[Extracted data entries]
- - -
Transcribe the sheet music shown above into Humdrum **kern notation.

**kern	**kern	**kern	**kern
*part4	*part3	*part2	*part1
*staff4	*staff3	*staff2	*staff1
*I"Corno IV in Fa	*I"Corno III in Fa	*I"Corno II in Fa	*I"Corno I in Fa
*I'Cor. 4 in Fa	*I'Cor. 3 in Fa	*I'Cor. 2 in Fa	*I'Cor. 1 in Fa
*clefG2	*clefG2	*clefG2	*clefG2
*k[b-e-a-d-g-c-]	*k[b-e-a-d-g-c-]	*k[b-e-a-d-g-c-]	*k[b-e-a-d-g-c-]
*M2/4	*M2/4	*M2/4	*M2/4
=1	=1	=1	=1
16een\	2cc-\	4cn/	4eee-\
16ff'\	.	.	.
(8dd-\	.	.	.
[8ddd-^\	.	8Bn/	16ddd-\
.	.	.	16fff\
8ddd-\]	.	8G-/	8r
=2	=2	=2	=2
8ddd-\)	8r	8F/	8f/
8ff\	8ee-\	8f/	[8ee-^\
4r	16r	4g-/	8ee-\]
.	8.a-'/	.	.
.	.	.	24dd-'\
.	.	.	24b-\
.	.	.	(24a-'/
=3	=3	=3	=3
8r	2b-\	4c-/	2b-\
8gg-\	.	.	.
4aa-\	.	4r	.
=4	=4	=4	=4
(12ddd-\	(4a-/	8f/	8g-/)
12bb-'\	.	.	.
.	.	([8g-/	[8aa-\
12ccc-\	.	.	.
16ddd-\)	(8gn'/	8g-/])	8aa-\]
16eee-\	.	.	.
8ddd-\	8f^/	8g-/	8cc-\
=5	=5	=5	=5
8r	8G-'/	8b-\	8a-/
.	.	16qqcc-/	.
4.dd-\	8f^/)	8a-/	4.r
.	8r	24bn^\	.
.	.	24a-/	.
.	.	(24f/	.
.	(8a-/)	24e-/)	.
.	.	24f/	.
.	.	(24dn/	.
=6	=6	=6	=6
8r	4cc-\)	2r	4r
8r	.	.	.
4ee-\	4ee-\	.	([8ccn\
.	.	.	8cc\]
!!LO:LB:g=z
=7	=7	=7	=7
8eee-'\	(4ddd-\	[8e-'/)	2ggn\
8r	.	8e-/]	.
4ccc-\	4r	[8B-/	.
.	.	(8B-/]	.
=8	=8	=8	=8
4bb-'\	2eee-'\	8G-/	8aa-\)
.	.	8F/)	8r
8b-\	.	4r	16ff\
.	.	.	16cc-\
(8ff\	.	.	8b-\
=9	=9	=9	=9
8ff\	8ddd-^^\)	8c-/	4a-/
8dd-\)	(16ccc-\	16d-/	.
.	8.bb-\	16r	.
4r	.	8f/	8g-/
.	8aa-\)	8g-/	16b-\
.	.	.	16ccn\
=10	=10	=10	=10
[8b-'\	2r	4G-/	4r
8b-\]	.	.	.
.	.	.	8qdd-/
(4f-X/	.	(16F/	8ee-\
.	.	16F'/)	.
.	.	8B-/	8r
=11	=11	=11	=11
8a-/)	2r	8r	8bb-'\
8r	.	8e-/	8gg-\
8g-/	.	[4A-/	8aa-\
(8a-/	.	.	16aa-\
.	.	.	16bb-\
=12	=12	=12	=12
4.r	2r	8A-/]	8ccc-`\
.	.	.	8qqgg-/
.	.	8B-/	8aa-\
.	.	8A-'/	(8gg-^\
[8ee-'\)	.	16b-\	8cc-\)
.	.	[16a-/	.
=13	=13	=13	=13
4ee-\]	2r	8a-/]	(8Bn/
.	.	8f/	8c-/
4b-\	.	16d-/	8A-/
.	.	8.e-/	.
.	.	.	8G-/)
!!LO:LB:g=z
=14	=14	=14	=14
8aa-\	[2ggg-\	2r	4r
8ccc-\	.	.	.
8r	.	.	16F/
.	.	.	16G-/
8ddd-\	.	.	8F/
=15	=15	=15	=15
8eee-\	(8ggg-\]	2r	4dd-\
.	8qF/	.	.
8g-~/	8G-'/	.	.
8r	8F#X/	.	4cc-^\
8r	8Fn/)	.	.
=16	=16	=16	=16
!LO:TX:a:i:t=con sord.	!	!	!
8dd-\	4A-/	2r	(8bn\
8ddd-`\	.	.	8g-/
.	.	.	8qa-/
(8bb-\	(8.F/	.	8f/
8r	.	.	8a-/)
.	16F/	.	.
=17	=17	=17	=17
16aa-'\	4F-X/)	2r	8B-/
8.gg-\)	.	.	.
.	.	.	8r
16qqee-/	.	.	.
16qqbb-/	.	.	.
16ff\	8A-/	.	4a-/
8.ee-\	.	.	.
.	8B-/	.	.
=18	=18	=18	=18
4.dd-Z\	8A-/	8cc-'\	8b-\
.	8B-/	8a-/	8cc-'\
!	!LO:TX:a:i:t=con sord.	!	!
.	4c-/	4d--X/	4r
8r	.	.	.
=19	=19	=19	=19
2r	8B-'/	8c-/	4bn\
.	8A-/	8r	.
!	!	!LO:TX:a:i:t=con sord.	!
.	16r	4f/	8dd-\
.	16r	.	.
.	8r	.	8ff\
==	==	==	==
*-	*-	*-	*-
- - -
What to work on: State how many lines of the items contain the string "sord". Give only the number.

Reply: 3